# [YOUR TASK]
Would you repeat the entries below exactly and omit the pictures?

[DATASET ENTRIES]

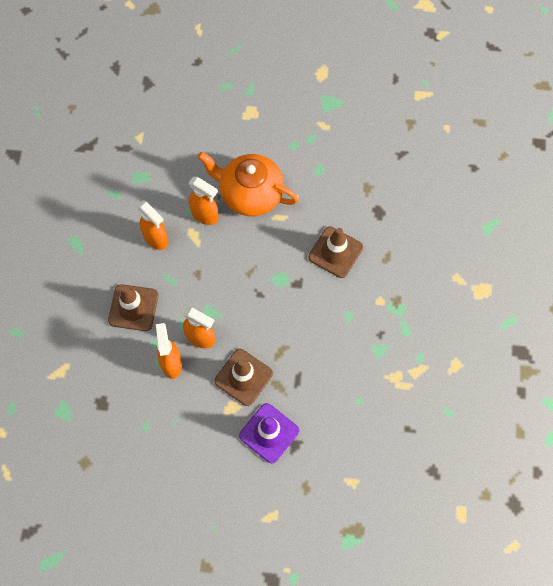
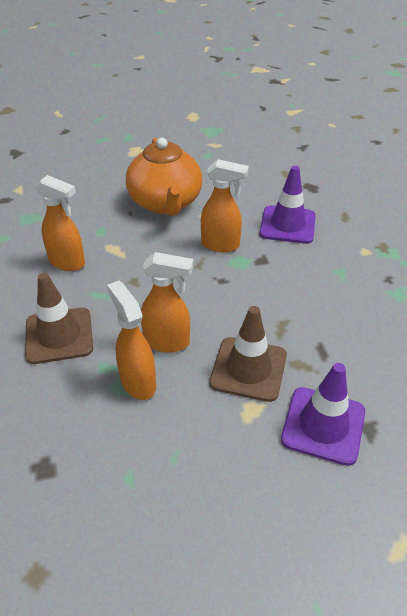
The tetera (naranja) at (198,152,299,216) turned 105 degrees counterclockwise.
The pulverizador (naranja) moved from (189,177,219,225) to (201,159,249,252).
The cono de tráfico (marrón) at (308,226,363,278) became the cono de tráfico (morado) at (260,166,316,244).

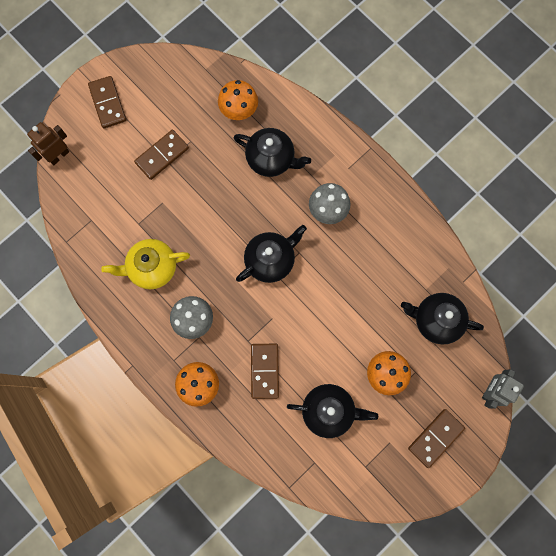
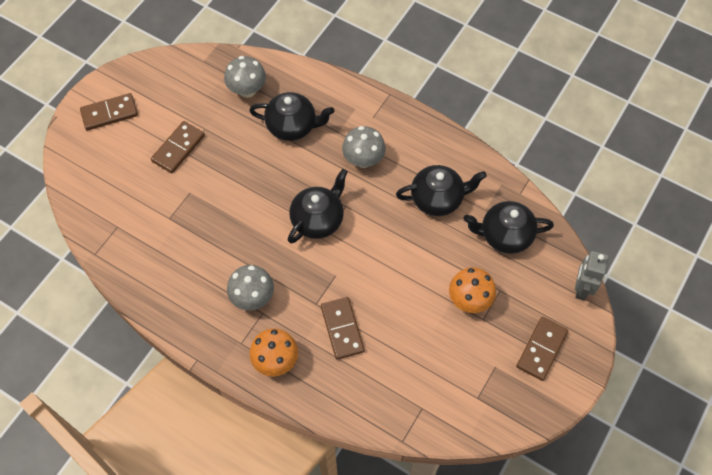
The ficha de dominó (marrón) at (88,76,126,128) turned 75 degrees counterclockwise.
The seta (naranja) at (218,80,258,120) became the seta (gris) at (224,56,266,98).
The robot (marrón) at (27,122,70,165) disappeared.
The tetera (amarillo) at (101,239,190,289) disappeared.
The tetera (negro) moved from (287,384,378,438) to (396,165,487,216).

[/DATASET ENTRIES]

# [TASK SOLUTION]
The tetera (naranja) at (198,152,299,216) turned 105 degrees counterclockwise.
The pulverizador (naranja) moved from (189,177,219,225) to (201,159,249,252).
The cono de tráfico (marrón) at (308,226,363,278) became the cono de tráfico (morado) at (260,166,316,244).

The ficha de dominó (marrón) at (88,76,126,128) turned 75 degrees counterclockwise.
The seta (naranja) at (218,80,258,120) became the seta (gris) at (224,56,266,98).
The robot (marrón) at (27,122,70,165) disappeared.
The tetera (amarillo) at (101,239,190,289) disappeared.
The tetera (negro) moved from (287,384,378,438) to (396,165,487,216).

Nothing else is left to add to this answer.